Collected data:
═══

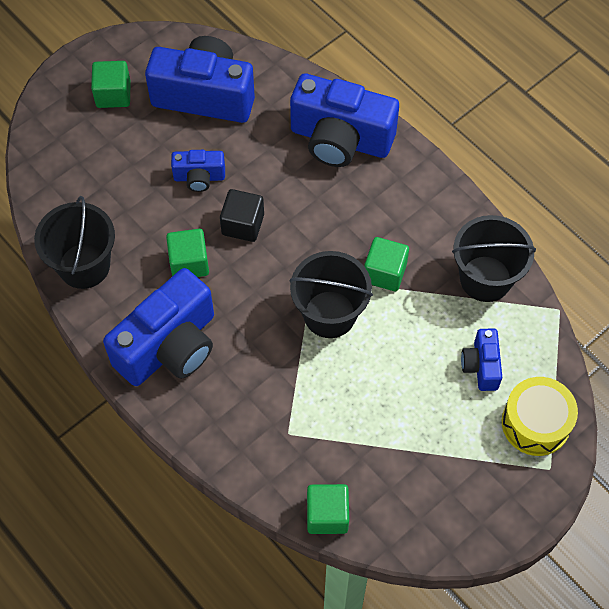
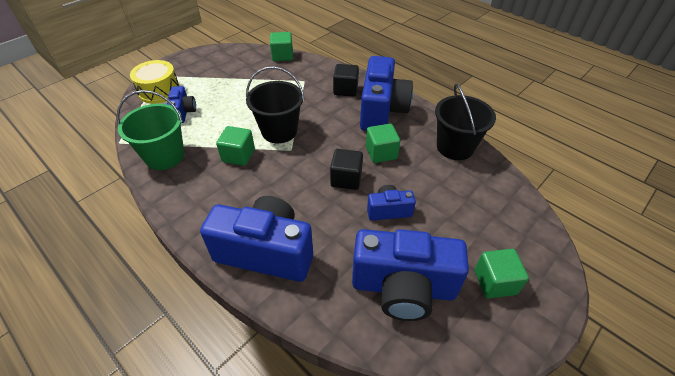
camera: 175 degrees right, 15 degrees down
(169, 346) = (381, 110): blue camera -> blue camera turned 150 degrees clockwise
(219, 402) = (345, 90): none -> black cube
(485, 278) = (164, 156): black bucket -> green bucket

═══

Work instructions: Repeat the data above exactly, but not the pictures.

Answer to this task:
camera: 175 degrees right, 15 degrees down
(169, 346) = (381, 110): blue camera -> blue camera turned 150 degrees clockwise
(219, 402) = (345, 90): none -> black cube
(485, 278) = (164, 156): black bucket -> green bucket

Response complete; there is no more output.